Stored items
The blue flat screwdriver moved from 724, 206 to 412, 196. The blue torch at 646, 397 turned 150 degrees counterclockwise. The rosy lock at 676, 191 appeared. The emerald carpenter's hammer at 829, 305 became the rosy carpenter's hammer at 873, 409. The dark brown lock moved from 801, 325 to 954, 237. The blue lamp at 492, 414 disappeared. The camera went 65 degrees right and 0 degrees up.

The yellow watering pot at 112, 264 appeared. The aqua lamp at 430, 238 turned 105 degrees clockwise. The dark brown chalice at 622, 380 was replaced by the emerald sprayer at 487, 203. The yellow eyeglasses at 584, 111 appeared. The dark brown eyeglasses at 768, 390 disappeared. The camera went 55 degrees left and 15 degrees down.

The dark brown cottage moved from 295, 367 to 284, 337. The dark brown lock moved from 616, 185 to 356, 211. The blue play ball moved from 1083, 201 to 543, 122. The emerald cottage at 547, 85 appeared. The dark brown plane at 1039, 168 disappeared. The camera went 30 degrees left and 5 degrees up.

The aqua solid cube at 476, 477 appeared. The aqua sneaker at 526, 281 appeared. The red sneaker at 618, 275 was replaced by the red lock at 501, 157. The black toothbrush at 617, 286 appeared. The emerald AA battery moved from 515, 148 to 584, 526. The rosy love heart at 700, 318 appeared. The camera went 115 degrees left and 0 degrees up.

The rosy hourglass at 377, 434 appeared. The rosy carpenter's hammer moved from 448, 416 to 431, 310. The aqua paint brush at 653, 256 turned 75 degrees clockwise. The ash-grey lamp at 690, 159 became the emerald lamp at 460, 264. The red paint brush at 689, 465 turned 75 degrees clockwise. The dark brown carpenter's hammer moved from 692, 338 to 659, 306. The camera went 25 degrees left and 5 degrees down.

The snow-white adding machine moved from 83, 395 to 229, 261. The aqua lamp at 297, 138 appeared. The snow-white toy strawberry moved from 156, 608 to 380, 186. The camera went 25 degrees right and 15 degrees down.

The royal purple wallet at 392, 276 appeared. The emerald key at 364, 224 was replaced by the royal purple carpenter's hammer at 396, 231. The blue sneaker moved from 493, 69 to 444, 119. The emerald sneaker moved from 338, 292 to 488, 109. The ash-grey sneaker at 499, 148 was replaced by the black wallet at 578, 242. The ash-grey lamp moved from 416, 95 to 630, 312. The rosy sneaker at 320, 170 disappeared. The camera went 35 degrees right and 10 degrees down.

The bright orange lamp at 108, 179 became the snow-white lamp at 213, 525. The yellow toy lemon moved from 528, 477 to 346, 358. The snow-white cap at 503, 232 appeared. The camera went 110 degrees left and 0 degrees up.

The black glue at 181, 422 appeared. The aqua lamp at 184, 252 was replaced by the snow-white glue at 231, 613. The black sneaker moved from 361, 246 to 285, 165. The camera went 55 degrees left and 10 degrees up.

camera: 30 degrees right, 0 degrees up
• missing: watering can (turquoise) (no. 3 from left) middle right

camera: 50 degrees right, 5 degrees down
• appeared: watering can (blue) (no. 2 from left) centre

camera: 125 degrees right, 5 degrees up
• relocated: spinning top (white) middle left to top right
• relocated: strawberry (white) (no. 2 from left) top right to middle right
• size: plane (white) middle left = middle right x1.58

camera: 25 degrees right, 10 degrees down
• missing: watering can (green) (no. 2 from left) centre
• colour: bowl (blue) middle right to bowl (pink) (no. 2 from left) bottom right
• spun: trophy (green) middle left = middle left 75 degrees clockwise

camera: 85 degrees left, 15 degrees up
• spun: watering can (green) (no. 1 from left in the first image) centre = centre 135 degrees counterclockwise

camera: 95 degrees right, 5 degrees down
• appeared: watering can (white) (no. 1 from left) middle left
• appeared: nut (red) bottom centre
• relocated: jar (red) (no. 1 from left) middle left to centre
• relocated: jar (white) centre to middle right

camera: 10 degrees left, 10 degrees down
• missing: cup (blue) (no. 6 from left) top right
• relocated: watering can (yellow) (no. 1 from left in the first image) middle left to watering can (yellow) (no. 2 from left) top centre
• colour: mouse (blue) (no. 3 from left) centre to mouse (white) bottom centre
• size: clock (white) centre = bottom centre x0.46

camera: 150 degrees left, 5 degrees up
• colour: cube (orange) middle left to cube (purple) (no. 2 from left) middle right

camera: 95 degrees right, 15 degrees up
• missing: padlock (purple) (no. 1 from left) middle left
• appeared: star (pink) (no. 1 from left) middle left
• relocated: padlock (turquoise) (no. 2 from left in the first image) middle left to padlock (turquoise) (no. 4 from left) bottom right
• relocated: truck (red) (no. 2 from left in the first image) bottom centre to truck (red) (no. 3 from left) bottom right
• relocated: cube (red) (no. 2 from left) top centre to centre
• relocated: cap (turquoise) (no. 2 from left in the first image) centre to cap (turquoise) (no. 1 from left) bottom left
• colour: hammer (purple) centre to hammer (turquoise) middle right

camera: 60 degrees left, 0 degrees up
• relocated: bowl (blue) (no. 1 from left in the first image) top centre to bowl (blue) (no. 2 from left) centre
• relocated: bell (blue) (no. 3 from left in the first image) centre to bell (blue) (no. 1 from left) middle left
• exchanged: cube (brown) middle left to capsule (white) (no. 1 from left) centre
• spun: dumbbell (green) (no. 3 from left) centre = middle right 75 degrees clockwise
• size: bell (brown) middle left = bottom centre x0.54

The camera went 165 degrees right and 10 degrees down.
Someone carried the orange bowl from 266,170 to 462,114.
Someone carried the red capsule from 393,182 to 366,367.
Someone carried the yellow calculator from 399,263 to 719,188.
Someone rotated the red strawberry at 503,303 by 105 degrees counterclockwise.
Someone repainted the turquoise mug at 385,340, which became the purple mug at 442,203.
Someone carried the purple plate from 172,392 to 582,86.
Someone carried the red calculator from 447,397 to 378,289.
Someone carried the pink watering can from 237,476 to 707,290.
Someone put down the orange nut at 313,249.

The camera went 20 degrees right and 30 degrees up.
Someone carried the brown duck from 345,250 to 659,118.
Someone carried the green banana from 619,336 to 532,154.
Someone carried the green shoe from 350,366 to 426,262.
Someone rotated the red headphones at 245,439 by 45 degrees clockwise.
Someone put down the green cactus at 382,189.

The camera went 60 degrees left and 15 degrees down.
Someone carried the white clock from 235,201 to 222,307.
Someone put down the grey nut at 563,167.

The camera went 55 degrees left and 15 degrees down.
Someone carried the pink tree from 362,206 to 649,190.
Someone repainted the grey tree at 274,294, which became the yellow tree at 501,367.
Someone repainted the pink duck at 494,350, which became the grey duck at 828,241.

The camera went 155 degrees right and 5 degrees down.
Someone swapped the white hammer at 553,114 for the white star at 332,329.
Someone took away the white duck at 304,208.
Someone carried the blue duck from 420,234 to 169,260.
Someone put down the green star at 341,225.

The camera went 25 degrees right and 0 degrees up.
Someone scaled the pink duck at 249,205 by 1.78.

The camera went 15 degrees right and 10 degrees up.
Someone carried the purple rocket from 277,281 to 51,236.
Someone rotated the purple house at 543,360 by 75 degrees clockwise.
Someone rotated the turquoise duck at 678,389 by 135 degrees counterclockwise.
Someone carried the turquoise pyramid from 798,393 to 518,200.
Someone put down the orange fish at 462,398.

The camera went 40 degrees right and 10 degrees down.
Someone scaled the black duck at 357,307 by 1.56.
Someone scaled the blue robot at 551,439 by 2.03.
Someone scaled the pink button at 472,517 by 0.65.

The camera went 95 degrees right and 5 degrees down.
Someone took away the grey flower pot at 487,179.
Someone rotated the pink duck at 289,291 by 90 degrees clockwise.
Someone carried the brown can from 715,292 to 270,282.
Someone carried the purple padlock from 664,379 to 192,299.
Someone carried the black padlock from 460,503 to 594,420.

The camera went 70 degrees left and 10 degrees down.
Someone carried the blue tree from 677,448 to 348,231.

__Problem__: Make an exact copy of every record listed above.

__Exercise result__:
The blue flat screwdriver moved from 724, 206 to 412, 196. The blue torch at 646, 397 turned 150 degrees counterclockwise. The rosy lock at 676, 191 appeared. The emerald carpenter's hammer at 829, 305 became the rosy carpenter's hammer at 873, 409. The dark brown lock moved from 801, 325 to 954, 237. The blue lamp at 492, 414 disappeared. The camera went 65 degrees right and 0 degrees up.

The yellow watering pot at 112, 264 appeared. The aqua lamp at 430, 238 turned 105 degrees clockwise. The dark brown chalice at 622, 380 was replaced by the emerald sprayer at 487, 203. The yellow eyeglasses at 584, 111 appeared. The dark brown eyeglasses at 768, 390 disappeared. The camera went 55 degrees left and 15 degrees down.

The dark brown cottage moved from 295, 367 to 284, 337. The dark brown lock moved from 616, 185 to 356, 211. The blue play ball moved from 1083, 201 to 543, 122. The emerald cottage at 547, 85 appeared. The dark brown plane at 1039, 168 disappeared. The camera went 30 degrees left and 5 degrees up.

The aqua solid cube at 476, 477 appeared. The aqua sneaker at 526, 281 appeared. The red sneaker at 618, 275 was replaced by the red lock at 501, 157. The black toothbrush at 617, 286 appeared. The emerald AA battery moved from 515, 148 to 584, 526. The rosy love heart at 700, 318 appeared. The camera went 115 degrees left and 0 degrees up.

The rosy hourglass at 377, 434 appeared. The rosy carpenter's hammer moved from 448, 416 to 431, 310. The aqua paint brush at 653, 256 turned 75 degrees clockwise. The ash-grey lamp at 690, 159 became the emerald lamp at 460, 264. The red paint brush at 689, 465 turned 75 degrees clockwise. The dark brown carpenter's hammer moved from 692, 338 to 659, 306. The camera went 25 degrees left and 5 degrees down.

The snow-white adding machine moved from 83, 395 to 229, 261. The aqua lamp at 297, 138 appeared. The snow-white toy strawberry moved from 156, 608 to 380, 186. The camera went 25 degrees right and 15 degrees down.

The royal purple wallet at 392, 276 appeared. The emerald key at 364, 224 was replaced by the royal purple carpenter's hammer at 396, 231. The blue sneaker moved from 493, 69 to 444, 119. The emerald sneaker moved from 338, 292 to 488, 109. The ash-grey sneaker at 499, 148 was replaced by the black wallet at 578, 242. The ash-grey lamp moved from 416, 95 to 630, 312. The rosy sneaker at 320, 170 disappeared. The camera went 35 degrees right and 10 degrees down.

The bright orange lamp at 108, 179 became the snow-white lamp at 213, 525. The yellow toy lemon moved from 528, 477 to 346, 358. The snow-white cap at 503, 232 appeared. The camera went 110 degrees left and 0 degrees up.

The black glue at 181, 422 appeared. The aqua lamp at 184, 252 was replaced by the snow-white glue at 231, 613. The black sneaker moved from 361, 246 to 285, 165. The camera went 55 degrees left and 10 degrees up.

camera: 30 degrees right, 0 degrees up
• missing: watering can (turquoise) (no. 3 from left) middle right

camera: 50 degrees right, 5 degrees down
• appeared: watering can (blue) (no. 2 from left) centre

camera: 125 degrees right, 5 degrees up
• relocated: spinning top (white) middle left to top right
• relocated: strawberry (white) (no. 2 from left) top right to middle right
• size: plane (white) middle left = middle right x1.58

camera: 25 degrees right, 10 degrees down
• missing: watering can (green) (no. 2 from left) centre
• colour: bowl (blue) middle right to bowl (pink) (no. 2 from left) bottom right
• spun: trophy (green) middle left = middle left 75 degrees clockwise

camera: 85 degrees left, 15 degrees up
• spun: watering can (green) (no. 1 from left in the first image) centre = centre 135 degrees counterclockwise

camera: 95 degrees right, 5 degrees down
• appeared: watering can (white) (no. 1 from left) middle left
• appeared: nut (red) bottom centre
• relocated: jar (red) (no. 1 from left) middle left to centre
• relocated: jar (white) centre to middle right

camera: 10 degrees left, 10 degrees down
• missing: cup (blue) (no. 6 from left) top right
• relocated: watering can (yellow) (no. 1 from left in the first image) middle left to watering can (yellow) (no. 2 from left) top centre
• colour: mouse (blue) (no. 3 from left) centre to mouse (white) bottom centre
• size: clock (white) centre = bottom centre x0.46

camera: 150 degrees left, 5 degrees up
• colour: cube (orange) middle left to cube (purple) (no. 2 from left) middle right

camera: 95 degrees right, 15 degrees up
• missing: padlock (purple) (no. 1 from left) middle left
• appeared: star (pink) (no. 1 from left) middle left
• relocated: padlock (turquoise) (no. 2 from left in the first image) middle left to padlock (turquoise) (no. 4 from left) bottom right
• relocated: truck (red) (no. 2 from left in the first image) bottom centre to truck (red) (no. 3 from left) bottom right
• relocated: cube (red) (no. 2 from left) top centre to centre
• relocated: cap (turquoise) (no. 2 from left in the first image) centre to cap (turquoise) (no. 1 from left) bottom left
• colour: hammer (purple) centre to hammer (turquoise) middle right

camera: 60 degrees left, 0 degrees up
• relocated: bowl (blue) (no. 1 from left in the first image) top centre to bowl (blue) (no. 2 from left) centre
• relocated: bell (blue) (no. 3 from left in the first image) centre to bell (blue) (no. 1 from left) middle left
• exchanged: cube (brown) middle left to capsule (white) (no. 1 from left) centre
• spun: dumbbell (green) (no. 3 from left) centre = middle right 75 degrees clockwise
• size: bell (brown) middle left = bottom centre x0.54

The camera went 165 degrees right and 10 degrees down.
Someone carried the orange bowl from 266,170 to 462,114.
Someone carried the red capsule from 393,182 to 366,367.
Someone carried the yellow calculator from 399,263 to 719,188.
Someone rotated the red strawberry at 503,303 by 105 degrees counterclockwise.
Someone repainted the turquoise mug at 385,340, which became the purple mug at 442,203.
Someone carried the purple plate from 172,392 to 582,86.
Someone carried the red calculator from 447,397 to 378,289.
Someone carried the pink watering can from 237,476 to 707,290.
Someone put down the orange nut at 313,249.

The camera went 20 degrees right and 30 degrees up.
Someone carried the brown duck from 345,250 to 659,118.
Someone carried the green banana from 619,336 to 532,154.
Someone carried the green shoe from 350,366 to 426,262.
Someone rotated the red headphones at 245,439 by 45 degrees clockwise.
Someone put down the green cactus at 382,189.

The camera went 60 degrees left and 15 degrees down.
Someone carried the white clock from 235,201 to 222,307.
Someone put down the grey nut at 563,167.

The camera went 55 degrees left and 15 degrees down.
Someone carried the pink tree from 362,206 to 649,190.
Someone repainted the grey tree at 274,294, which became the yellow tree at 501,367.
Someone repainted the pink duck at 494,350, which became the grey duck at 828,241.

The camera went 155 degrees right and 5 degrees down.
Someone swapped the white hammer at 553,114 for the white star at 332,329.
Someone took away the white duck at 304,208.
Someone carried the blue duck from 420,234 to 169,260.
Someone put down the green star at 341,225.

The camera went 25 degrees right and 0 degrees up.
Someone scaled the pink duck at 249,205 by 1.78.

The camera went 15 degrees right and 10 degrees up.
Someone carried the purple rocket from 277,281 to 51,236.
Someone rotated the purple house at 543,360 by 75 degrees clockwise.
Someone rotated the turquoise duck at 678,389 by 135 degrees counterclockwise.
Someone carried the turquoise pyramid from 798,393 to 518,200.
Someone put down the orange fish at 462,398.

The camera went 40 degrees right and 10 degrees down.
Someone scaled the black duck at 357,307 by 1.56.
Someone scaled the blue robot at 551,439 by 2.03.
Someone scaled the pink button at 472,517 by 0.65.

The camera went 95 degrees right and 5 degrees down.
Someone took away the grey flower pot at 487,179.
Someone rotated the pink duck at 289,291 by 90 degrees clockwise.
Someone carried the brown can from 715,292 to 270,282.
Someone carried the purple padlock from 664,379 to 192,299.
Someone carried the black padlock from 460,503 to 594,420.

The camera went 70 degrees left and 10 degrees down.
Someone carried the blue tree from 677,448 to 348,231.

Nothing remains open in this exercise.